- **AIM**: Put every line of the records below into a Markdown table with two columns, Row and Line, and skip any blank lines.

— Begin —

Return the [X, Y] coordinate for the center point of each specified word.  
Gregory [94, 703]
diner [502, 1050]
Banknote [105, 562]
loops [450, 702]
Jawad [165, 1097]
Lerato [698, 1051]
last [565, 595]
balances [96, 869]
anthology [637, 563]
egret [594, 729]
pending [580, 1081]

— End —

- **OUTPUT OF THE EXERCISE**:
| Row | Line |
|---|---|
| 1 | Return the [X, Y] coordinate for the center point of each specified word.   |
| 2 | Gregory [94, 703] |
| 3 | diner [502, 1050] |
| 4 | Banknote [105, 562] |
| 5 | loops [450, 702] |
| 6 | Jawad [165, 1097] |
| 7 | Lerato [698, 1051] |
| 8 | last [565, 595] |
| 9 | balances [96, 869] |
| 10 | anthology [637, 563] |
| 11 | egret [594, 729] |
| 12 | pending [580, 1081] |